** What is required **
The answer is the line that contains "D5: LED (A LEDK, K" followed by every later line of the entries below, each repeated exactly, and nothing else.

****

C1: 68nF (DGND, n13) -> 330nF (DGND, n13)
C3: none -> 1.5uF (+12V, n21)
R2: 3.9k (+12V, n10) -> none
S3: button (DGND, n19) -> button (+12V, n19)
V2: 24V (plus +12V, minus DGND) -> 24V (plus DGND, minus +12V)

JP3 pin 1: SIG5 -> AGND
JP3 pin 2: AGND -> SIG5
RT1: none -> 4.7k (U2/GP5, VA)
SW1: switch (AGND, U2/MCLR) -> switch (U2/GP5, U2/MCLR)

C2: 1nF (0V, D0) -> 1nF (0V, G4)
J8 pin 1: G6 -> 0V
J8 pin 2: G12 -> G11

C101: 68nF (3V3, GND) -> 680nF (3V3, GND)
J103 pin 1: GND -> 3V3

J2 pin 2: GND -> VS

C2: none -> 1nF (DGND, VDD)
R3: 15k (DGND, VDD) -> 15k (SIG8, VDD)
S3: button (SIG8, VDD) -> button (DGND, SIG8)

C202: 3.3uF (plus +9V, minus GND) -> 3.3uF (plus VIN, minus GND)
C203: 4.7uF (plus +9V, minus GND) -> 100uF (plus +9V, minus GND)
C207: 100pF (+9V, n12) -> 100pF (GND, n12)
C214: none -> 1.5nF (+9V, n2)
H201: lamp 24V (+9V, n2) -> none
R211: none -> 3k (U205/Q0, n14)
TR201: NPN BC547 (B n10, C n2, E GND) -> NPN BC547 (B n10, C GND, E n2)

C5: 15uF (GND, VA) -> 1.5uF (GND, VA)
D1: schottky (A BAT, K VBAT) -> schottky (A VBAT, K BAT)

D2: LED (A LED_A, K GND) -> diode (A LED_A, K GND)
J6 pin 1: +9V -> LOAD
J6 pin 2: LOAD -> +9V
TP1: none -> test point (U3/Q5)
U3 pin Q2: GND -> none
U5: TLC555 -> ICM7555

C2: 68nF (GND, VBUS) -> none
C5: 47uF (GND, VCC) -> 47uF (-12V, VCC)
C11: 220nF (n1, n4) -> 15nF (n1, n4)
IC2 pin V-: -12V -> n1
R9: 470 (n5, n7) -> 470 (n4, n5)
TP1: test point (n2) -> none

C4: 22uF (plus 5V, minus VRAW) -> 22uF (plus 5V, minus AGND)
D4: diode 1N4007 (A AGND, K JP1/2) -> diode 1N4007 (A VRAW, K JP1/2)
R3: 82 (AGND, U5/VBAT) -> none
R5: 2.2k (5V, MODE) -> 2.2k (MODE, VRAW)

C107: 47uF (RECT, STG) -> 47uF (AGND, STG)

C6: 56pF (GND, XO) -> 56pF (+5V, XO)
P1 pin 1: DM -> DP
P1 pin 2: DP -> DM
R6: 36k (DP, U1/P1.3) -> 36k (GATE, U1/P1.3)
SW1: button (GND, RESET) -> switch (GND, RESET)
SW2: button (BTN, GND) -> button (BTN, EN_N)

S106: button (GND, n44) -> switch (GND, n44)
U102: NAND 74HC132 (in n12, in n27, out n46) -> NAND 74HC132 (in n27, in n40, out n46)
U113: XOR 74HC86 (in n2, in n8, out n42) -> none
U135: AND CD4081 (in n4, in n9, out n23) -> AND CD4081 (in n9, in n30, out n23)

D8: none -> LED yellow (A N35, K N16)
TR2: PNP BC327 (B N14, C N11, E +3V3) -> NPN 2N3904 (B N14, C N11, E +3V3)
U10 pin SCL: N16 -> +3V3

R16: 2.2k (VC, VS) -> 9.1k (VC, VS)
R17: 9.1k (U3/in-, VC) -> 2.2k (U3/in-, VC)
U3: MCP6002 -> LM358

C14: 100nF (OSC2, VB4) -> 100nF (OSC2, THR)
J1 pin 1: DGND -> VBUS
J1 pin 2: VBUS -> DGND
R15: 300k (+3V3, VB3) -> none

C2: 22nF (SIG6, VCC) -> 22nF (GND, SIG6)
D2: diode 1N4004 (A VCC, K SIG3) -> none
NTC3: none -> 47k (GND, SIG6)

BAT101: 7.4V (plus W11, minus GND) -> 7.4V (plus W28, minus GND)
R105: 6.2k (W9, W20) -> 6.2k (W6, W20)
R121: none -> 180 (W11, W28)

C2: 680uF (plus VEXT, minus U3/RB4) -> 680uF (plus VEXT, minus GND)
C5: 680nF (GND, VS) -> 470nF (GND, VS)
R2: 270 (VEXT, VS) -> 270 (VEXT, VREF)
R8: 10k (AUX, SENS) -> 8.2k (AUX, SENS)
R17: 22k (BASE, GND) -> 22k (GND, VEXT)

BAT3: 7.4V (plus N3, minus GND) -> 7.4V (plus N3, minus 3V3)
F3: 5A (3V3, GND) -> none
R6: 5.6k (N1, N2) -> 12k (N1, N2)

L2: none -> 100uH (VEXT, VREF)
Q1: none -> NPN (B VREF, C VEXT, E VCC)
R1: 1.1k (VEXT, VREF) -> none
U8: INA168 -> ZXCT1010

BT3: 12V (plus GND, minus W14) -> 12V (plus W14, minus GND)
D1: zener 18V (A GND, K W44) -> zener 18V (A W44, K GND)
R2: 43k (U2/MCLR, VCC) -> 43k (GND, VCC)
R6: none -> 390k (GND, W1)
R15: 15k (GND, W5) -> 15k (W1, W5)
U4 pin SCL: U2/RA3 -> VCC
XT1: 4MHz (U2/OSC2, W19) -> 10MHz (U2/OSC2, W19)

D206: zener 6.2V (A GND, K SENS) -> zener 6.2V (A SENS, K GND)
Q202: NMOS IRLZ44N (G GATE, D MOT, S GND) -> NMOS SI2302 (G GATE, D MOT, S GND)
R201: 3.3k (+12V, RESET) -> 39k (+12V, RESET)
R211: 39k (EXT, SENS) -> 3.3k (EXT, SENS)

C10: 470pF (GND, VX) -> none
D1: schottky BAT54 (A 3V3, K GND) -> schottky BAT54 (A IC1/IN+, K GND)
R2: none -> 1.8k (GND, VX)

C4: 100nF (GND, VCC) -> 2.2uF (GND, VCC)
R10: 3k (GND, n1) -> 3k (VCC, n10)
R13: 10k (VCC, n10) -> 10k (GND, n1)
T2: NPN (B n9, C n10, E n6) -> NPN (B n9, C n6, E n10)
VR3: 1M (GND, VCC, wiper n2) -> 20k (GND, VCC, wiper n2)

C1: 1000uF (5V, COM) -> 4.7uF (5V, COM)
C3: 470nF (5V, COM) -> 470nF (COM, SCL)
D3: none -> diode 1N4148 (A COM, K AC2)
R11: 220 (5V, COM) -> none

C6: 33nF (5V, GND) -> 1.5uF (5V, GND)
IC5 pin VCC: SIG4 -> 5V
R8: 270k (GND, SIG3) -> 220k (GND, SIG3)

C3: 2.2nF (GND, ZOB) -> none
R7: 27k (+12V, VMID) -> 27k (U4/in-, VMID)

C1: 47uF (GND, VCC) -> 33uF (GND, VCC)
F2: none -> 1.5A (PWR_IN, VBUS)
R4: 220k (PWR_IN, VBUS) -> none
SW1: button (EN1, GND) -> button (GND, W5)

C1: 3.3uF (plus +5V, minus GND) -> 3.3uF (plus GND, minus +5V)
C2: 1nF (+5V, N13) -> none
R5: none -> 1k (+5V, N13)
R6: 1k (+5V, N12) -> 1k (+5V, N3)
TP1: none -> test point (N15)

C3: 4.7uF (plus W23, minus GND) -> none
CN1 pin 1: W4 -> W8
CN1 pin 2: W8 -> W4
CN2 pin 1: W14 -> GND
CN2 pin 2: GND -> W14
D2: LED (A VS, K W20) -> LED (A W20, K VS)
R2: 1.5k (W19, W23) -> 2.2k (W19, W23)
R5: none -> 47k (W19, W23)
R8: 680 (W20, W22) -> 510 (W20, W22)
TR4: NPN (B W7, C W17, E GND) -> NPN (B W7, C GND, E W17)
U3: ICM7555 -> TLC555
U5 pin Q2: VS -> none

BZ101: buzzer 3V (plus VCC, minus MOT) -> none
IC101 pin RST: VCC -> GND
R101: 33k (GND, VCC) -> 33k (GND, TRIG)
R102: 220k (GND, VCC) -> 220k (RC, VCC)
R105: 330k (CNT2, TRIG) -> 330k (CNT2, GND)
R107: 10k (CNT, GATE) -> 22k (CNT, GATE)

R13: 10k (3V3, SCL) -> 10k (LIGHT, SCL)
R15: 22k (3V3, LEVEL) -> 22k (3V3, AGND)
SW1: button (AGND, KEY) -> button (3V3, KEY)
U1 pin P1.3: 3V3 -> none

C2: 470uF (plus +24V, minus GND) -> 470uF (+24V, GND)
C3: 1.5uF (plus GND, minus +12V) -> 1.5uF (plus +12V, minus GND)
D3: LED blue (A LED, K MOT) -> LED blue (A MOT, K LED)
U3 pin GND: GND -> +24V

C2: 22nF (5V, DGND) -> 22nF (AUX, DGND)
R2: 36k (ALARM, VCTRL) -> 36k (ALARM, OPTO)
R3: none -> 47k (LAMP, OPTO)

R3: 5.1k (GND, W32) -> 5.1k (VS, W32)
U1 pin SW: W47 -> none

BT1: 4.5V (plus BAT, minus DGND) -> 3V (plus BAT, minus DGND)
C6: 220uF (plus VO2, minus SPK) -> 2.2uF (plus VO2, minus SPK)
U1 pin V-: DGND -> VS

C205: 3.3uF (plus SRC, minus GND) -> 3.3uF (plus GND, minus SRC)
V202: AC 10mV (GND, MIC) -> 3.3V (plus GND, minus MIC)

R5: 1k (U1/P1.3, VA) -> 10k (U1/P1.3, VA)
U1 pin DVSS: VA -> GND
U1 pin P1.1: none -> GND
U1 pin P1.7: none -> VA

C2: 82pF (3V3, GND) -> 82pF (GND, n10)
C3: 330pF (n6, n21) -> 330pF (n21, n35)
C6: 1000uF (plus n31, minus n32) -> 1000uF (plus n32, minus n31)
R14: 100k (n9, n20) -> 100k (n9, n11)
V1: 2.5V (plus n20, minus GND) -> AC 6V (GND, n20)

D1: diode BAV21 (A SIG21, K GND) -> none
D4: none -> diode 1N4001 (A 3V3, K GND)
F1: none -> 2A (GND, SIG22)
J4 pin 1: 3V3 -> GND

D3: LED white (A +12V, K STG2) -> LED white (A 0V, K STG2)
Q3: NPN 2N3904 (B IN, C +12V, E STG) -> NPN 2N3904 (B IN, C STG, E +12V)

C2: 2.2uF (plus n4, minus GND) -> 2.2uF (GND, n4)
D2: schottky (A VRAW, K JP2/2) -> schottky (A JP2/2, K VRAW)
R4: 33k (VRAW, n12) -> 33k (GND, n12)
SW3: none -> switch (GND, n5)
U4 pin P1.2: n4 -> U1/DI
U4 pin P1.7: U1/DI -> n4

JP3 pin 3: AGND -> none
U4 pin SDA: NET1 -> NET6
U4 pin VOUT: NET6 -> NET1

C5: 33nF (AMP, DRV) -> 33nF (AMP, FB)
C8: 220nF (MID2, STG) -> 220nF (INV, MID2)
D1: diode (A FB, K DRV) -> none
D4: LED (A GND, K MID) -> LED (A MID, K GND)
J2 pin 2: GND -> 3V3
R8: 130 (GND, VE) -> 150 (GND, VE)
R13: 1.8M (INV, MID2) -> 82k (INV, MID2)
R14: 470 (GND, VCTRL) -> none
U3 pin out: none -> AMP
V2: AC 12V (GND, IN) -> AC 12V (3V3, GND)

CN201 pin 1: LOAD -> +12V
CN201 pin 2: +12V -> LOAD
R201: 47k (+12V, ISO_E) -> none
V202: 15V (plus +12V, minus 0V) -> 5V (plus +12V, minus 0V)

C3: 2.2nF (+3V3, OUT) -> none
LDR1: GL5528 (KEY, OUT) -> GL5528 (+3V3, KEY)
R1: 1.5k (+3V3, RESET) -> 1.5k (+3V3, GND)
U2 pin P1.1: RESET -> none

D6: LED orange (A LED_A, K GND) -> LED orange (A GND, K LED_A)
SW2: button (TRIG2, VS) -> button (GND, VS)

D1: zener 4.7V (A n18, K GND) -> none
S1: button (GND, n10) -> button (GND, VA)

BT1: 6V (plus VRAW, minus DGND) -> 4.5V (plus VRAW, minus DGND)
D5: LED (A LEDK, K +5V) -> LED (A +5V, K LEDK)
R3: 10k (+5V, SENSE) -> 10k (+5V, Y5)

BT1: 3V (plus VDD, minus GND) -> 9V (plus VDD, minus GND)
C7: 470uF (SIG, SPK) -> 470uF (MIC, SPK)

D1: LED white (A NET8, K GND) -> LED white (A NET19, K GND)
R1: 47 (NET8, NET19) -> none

****

** Exercise output **
D5: LED (A LEDK, K +5V) -> LED (A +5V, K LEDK)
R3: 10k (+5V, SENSE) -> 10k (+5V, Y5)

BT1: 3V (plus VDD, minus GND) -> 9V (plus VDD, minus GND)
C7: 470uF (SIG, SPK) -> 470uF (MIC, SPK)

D1: LED white (A NET8, K GND) -> LED white (A NET19, K GND)
R1: 47 (NET8, NET19) -> none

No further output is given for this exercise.